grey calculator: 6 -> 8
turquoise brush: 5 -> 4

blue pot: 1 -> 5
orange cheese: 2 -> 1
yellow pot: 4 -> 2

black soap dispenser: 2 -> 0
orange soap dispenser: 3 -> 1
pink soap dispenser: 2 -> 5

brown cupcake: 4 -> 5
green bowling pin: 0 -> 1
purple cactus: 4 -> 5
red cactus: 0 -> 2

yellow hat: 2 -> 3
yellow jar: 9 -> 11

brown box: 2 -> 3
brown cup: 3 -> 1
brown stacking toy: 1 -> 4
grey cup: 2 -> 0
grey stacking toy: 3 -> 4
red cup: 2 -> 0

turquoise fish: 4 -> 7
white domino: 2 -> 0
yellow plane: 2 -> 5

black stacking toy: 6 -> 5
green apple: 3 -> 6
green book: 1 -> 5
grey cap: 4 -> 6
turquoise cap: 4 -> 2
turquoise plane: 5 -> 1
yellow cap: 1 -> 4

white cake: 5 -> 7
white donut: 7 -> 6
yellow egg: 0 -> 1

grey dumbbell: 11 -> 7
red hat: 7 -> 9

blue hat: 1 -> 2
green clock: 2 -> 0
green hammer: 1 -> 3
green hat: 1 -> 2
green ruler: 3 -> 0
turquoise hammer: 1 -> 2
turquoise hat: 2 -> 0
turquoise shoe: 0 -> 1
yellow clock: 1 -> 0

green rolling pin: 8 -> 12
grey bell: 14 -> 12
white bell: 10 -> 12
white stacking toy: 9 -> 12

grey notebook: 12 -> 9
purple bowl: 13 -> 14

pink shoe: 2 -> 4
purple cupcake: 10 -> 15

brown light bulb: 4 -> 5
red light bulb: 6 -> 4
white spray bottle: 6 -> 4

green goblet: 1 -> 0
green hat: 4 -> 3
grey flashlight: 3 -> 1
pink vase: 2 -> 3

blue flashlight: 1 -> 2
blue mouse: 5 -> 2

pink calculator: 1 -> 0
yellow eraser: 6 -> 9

Task brief: Copy out the lines of the data where the word "turquoise" can be found.

Problem solution:
turquoise brush: 5 -> 4
turquoise fish: 4 -> 7
turquoise cap: 4 -> 2
turquoise plane: 5 -> 1
turquoise hammer: 1 -> 2
turquoise hat: 2 -> 0
turquoise shoe: 0 -> 1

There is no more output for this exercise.